───── Data extract

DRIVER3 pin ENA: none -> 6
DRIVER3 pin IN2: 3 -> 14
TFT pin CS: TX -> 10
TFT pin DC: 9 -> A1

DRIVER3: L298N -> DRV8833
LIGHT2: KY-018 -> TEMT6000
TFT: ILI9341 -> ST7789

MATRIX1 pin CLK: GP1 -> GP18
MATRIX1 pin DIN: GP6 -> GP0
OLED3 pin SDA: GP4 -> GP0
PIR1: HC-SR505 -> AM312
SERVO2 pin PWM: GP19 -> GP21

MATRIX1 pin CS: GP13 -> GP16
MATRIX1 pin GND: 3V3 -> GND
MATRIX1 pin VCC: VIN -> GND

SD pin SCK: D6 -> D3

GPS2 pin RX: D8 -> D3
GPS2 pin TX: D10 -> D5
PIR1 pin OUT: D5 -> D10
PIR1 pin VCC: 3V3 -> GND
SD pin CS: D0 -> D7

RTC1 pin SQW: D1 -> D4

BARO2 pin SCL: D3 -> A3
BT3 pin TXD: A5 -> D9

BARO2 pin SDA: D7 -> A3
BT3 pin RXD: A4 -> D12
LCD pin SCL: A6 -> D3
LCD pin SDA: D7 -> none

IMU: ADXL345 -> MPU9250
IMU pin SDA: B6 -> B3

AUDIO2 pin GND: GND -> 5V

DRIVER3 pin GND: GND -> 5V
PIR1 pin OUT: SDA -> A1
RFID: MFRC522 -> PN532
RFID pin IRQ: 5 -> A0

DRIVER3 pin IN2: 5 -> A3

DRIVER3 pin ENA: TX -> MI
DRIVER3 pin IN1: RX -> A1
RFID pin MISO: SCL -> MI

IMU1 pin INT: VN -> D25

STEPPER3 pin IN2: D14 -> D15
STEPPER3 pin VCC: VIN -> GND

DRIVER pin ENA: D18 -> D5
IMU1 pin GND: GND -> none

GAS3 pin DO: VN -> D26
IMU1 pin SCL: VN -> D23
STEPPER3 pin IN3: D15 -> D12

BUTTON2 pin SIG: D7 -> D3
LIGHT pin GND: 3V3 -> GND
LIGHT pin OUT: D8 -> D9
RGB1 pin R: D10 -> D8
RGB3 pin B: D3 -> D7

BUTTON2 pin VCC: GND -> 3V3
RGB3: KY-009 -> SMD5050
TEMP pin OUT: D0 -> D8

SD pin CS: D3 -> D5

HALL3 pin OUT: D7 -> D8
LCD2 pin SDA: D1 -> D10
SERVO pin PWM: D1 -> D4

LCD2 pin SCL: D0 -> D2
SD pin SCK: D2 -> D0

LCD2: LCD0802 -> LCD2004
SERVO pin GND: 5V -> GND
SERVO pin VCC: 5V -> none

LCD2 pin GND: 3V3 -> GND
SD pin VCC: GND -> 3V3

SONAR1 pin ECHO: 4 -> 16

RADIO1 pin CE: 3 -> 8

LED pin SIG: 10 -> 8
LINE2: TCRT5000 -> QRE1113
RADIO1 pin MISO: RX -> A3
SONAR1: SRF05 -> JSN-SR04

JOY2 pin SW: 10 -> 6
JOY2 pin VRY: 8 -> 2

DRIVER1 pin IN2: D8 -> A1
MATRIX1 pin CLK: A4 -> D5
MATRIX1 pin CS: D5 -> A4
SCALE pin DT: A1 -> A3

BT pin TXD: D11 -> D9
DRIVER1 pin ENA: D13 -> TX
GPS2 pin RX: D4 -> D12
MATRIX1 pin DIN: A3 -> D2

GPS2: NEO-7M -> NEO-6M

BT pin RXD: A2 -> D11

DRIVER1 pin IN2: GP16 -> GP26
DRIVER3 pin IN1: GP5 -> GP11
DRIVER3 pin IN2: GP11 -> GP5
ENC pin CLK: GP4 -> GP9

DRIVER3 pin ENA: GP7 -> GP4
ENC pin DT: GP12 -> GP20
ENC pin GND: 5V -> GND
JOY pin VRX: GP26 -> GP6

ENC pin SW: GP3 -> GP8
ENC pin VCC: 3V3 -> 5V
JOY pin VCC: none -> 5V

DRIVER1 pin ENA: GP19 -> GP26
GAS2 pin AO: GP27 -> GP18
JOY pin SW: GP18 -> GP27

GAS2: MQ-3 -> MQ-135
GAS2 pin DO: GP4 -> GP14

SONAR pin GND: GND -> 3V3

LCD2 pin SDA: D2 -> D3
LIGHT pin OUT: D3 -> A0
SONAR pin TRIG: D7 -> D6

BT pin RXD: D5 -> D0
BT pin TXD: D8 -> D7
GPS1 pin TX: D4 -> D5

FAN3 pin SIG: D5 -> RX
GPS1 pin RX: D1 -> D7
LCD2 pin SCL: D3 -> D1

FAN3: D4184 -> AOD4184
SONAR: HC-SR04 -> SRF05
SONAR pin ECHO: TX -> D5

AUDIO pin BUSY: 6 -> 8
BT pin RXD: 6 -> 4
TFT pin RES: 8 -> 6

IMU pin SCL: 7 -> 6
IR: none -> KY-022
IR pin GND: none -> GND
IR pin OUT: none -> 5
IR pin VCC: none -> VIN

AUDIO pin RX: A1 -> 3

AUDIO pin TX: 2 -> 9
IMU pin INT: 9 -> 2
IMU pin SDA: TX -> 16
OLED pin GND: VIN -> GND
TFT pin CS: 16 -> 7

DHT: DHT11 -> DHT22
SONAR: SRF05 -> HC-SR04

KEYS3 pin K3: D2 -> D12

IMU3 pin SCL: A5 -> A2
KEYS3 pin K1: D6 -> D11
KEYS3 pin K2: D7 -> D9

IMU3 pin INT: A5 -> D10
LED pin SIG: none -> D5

──────────

__About this exercise__
Whenever the word "ECHO" shows up in a line, that line counts. Say how many lines of the data count, giving the number alone.

__Exercise result__
2